======== SOURCE INFORMATION
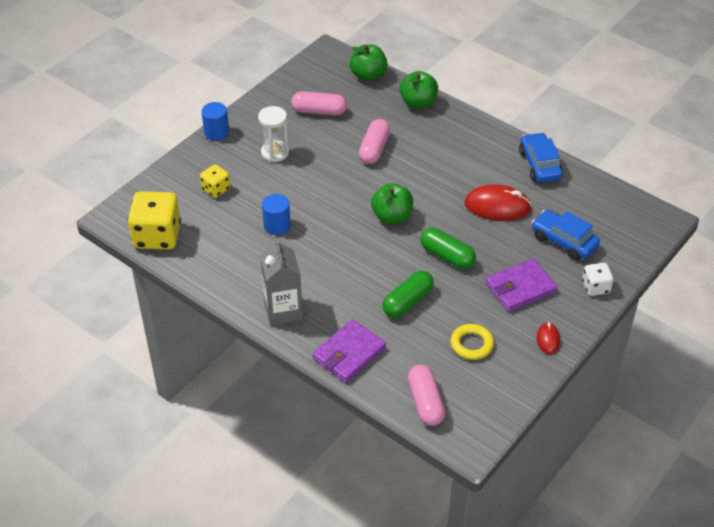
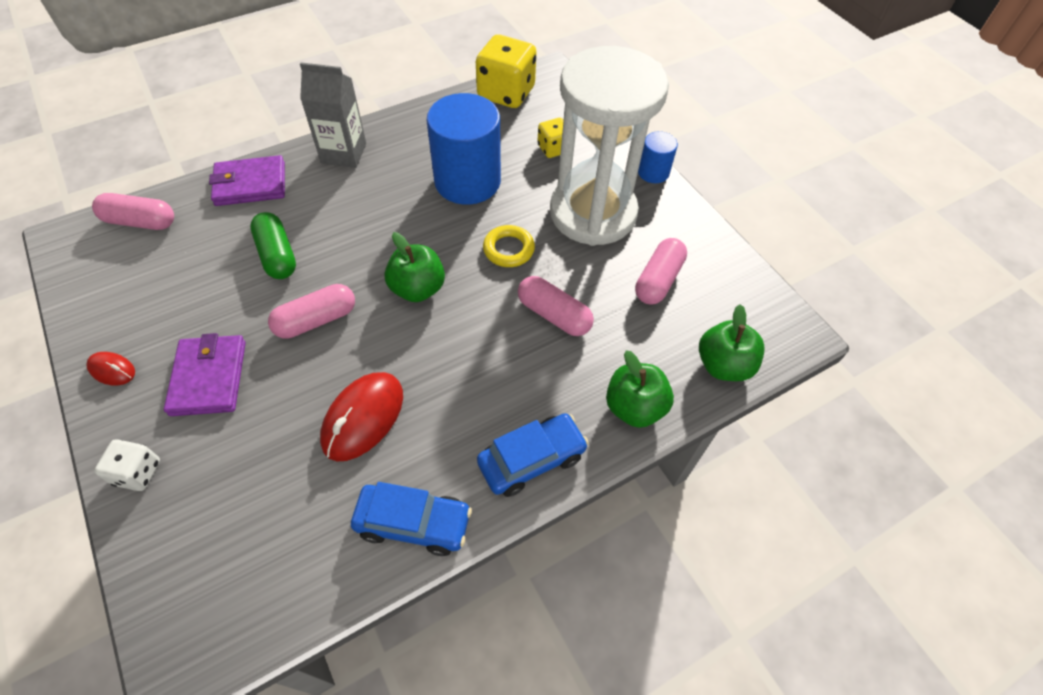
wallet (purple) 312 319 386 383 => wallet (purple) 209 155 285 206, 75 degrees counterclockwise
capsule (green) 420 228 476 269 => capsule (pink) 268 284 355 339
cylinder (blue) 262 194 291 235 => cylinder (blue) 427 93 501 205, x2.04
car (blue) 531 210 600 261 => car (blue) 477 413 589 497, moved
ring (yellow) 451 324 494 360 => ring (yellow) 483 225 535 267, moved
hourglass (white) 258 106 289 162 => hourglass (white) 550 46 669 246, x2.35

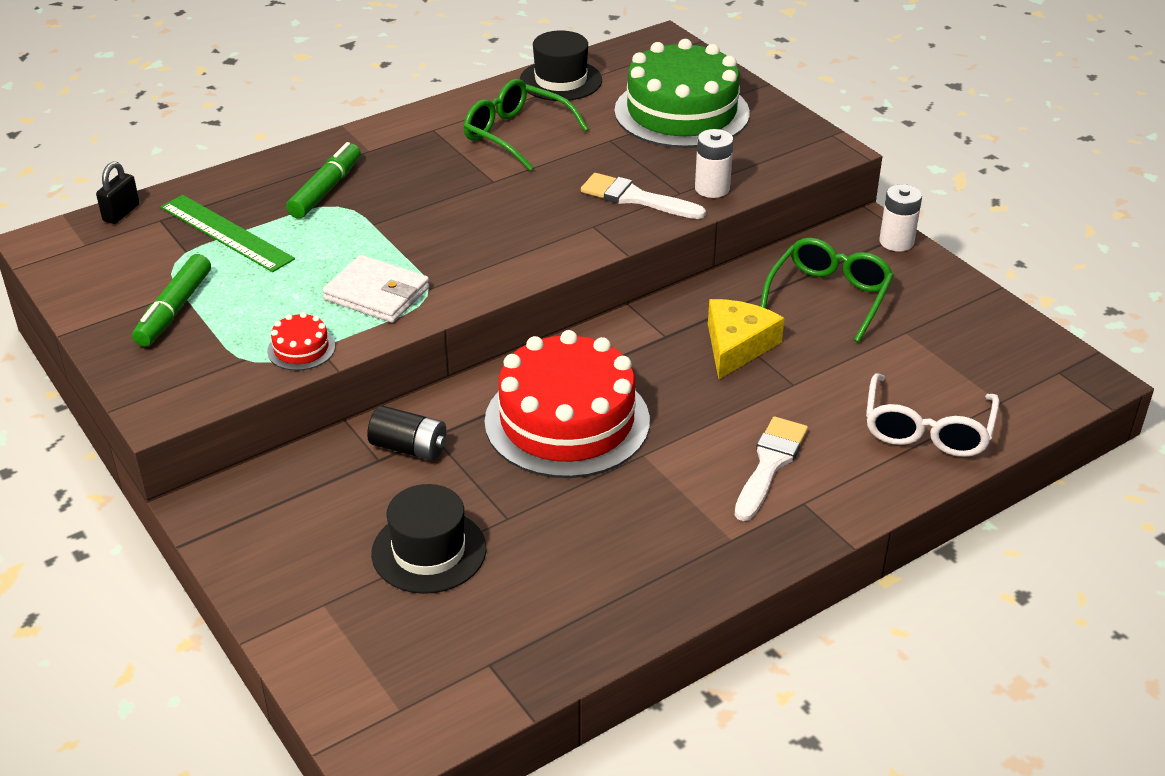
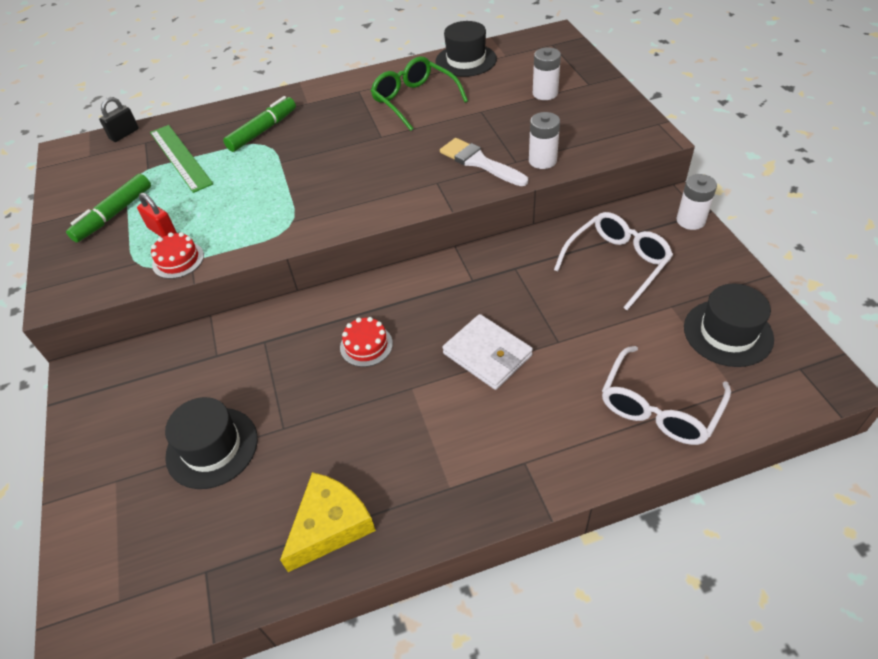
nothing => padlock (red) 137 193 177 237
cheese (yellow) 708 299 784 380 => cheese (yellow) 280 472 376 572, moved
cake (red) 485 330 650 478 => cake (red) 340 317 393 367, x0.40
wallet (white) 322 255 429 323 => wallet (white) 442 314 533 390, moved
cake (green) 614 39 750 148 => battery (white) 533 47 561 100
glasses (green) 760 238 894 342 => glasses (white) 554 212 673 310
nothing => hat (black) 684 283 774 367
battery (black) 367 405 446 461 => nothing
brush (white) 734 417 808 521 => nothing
================
- **WHAT THIS TASK INVOLVES**: Please return the records as they stand, word for word, with no pictures.

- **OUTPUT FOR THIS EXERCISE**:
wallet (purple) 312 319 386 383 => wallet (purple) 209 155 285 206, 75 degrees counterclockwise
capsule (green) 420 228 476 269 => capsule (pink) 268 284 355 339
cylinder (blue) 262 194 291 235 => cylinder (blue) 427 93 501 205, x2.04
car (blue) 531 210 600 261 => car (blue) 477 413 589 497, moved
ring (yellow) 451 324 494 360 => ring (yellow) 483 225 535 267, moved
hourglass (white) 258 106 289 162 => hourglass (white) 550 46 669 246, x2.35

nothing => padlock (red) 137 193 177 237
cheese (yellow) 708 299 784 380 => cheese (yellow) 280 472 376 572, moved
cake (red) 485 330 650 478 => cake (red) 340 317 393 367, x0.40
wallet (white) 322 255 429 323 => wallet (white) 442 314 533 390, moved
cake (green) 614 39 750 148 => battery (white) 533 47 561 100
glasses (green) 760 238 894 342 => glasses (white) 554 212 673 310
nothing => hat (black) 684 283 774 367
battery (black) 367 405 446 461 => nothing
brush (white) 734 417 808 521 => nothing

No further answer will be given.